DATASET EXTRACT below:

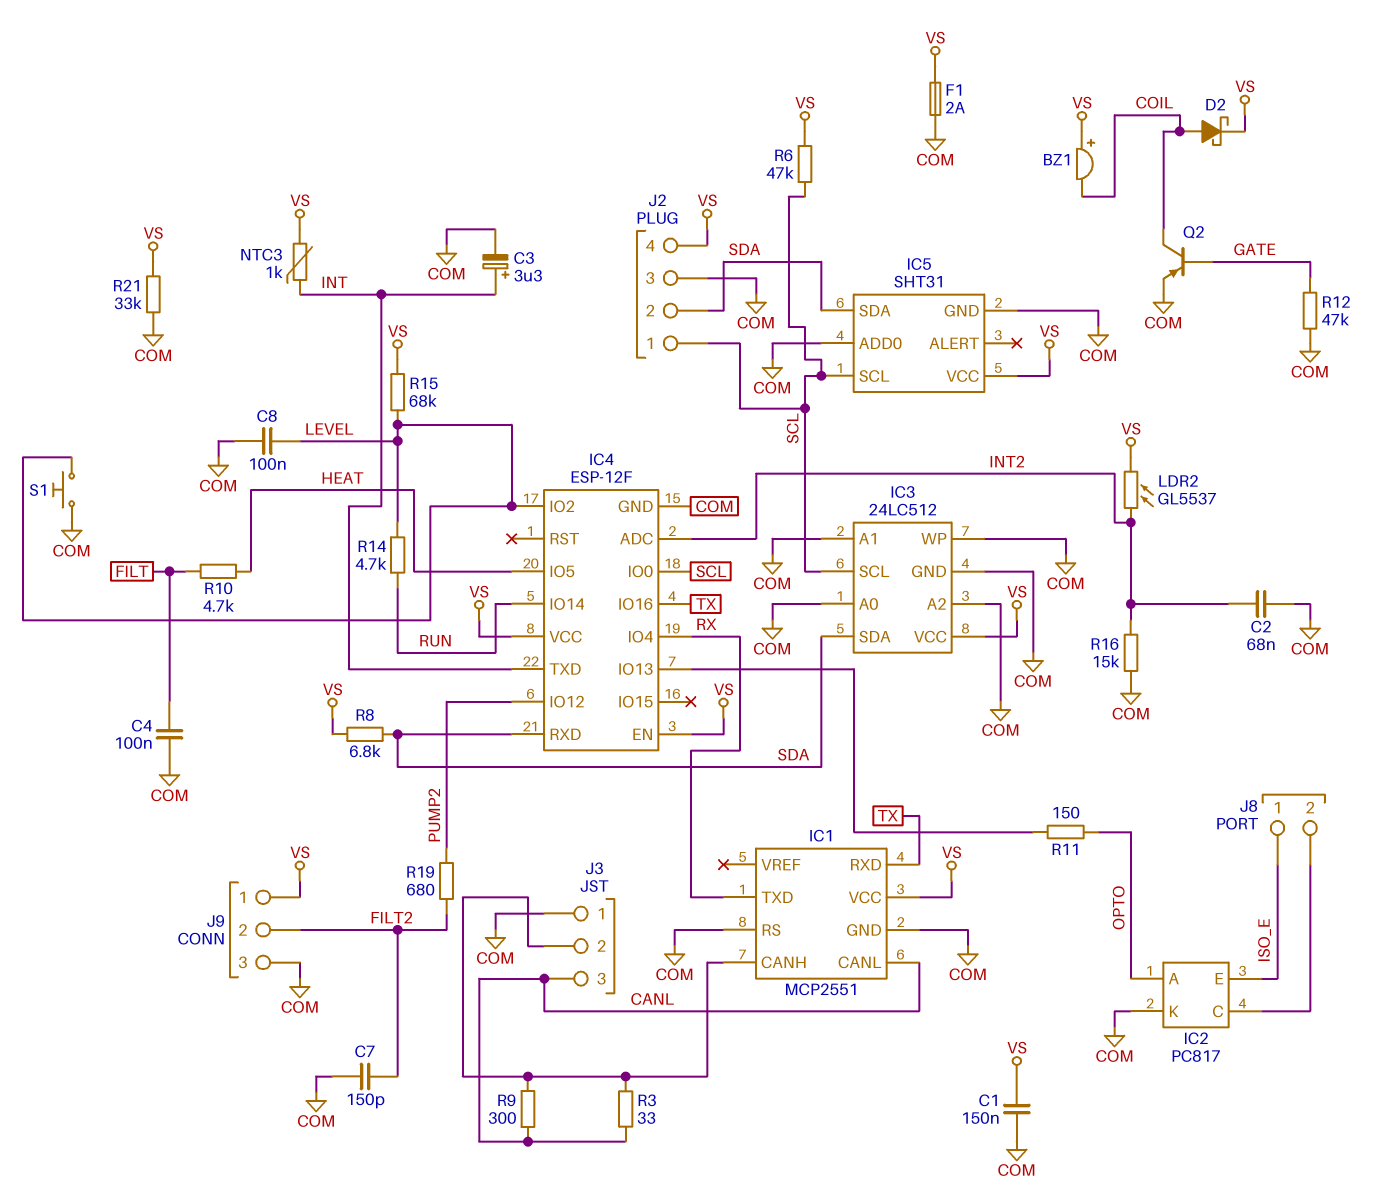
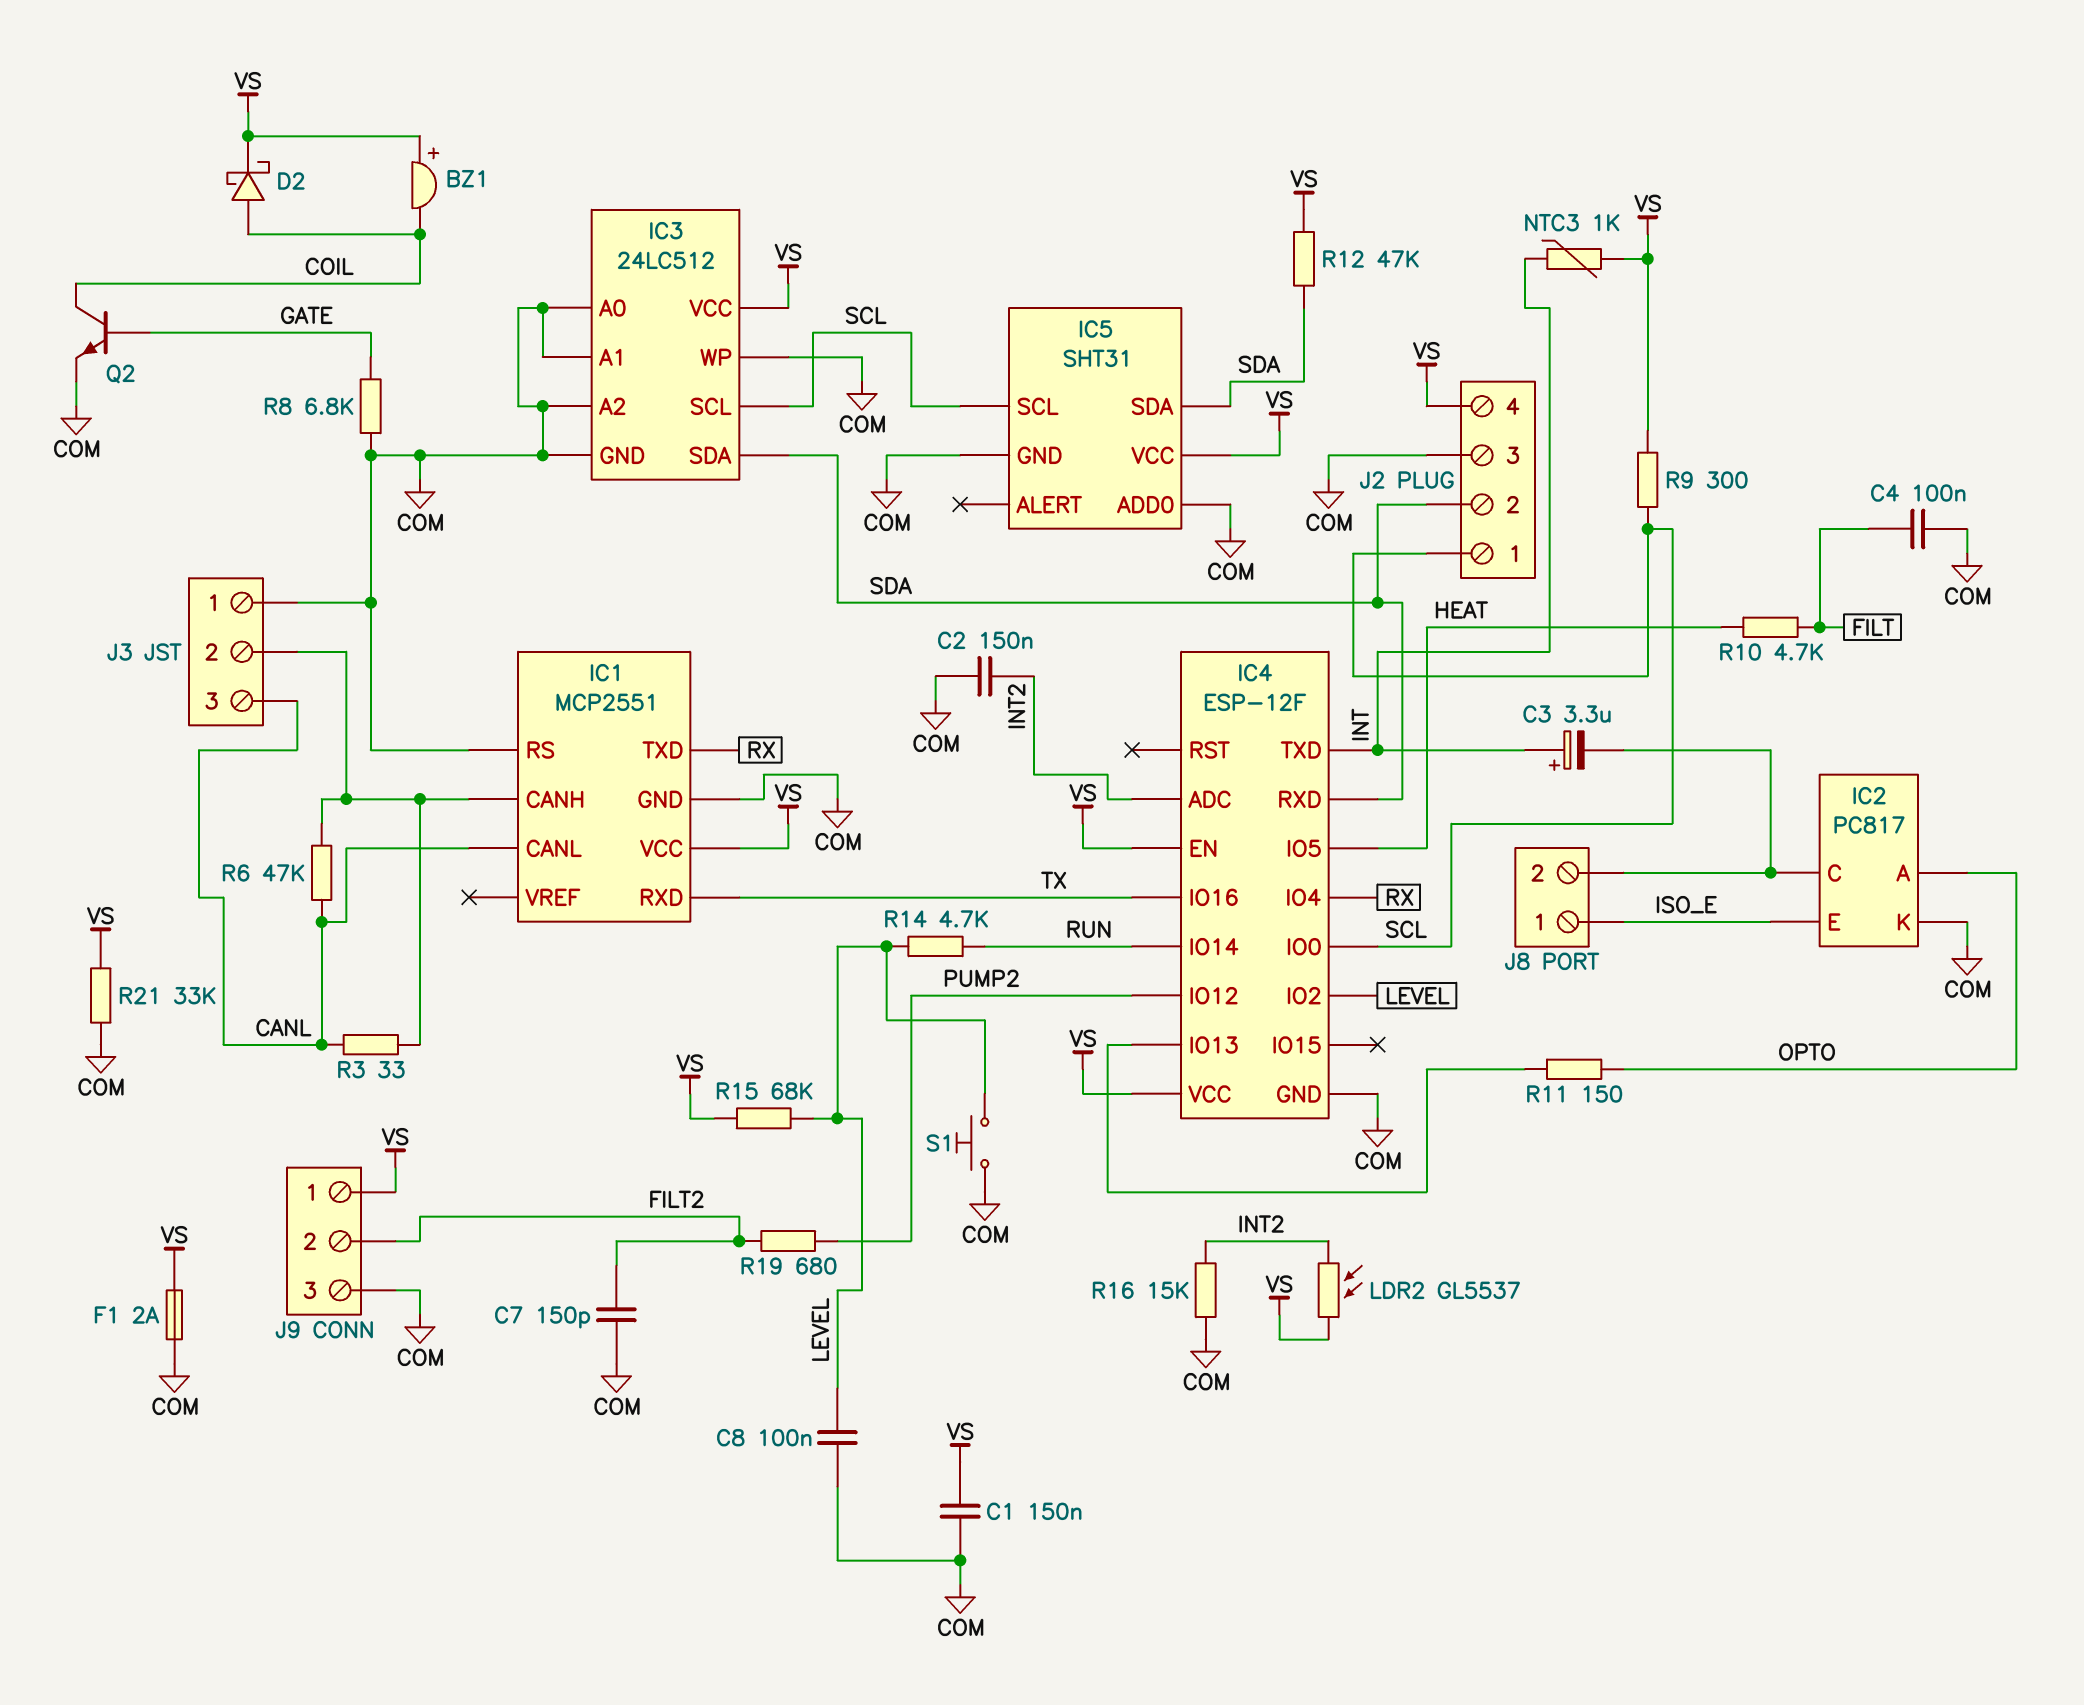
C2: 68nF (COM, INT2) -> 150nF (COM, INT2)
C3: 3.3uF (plus INT, minus COM) -> 3.3uF (plus INT, minus IC2/C)
Q2: PNP (B GATE, C COIL, E COM) -> NPN (B GATE, C COIL, E COM)
R6: 47k (SCL, VS) -> 47k (CANL, IC1/CANH)
R8: 6.8k (SDA, VS) -> 6.8k (COM, GATE)
R9: 300 (CANL, IC1/CANH) -> 300 (SCL, VS)
R12: 47k (COM, GATE) -> 47k (SDA, VS)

End of DATASET EXTRACT.

TASK TO COMPLETE -
Skipping the pictures, transcribe each line above exactly as it appears.

RESPONSE FOR THIS EXERCISE -
C2: 68nF (COM, INT2) -> 150nF (COM, INT2)
C3: 3.3uF (plus INT, minus COM) -> 3.3uF (plus INT, minus IC2/C)
Q2: PNP (B GATE, C COIL, E COM) -> NPN (B GATE, C COIL, E COM)
R6: 47k (SCL, VS) -> 47k (CANL, IC1/CANH)
R8: 6.8k (SDA, VS) -> 6.8k (COM, GATE)
R9: 300 (CANL, IC1/CANH) -> 300 (SCL, VS)
R12: 47k (COM, GATE) -> 47k (SDA, VS)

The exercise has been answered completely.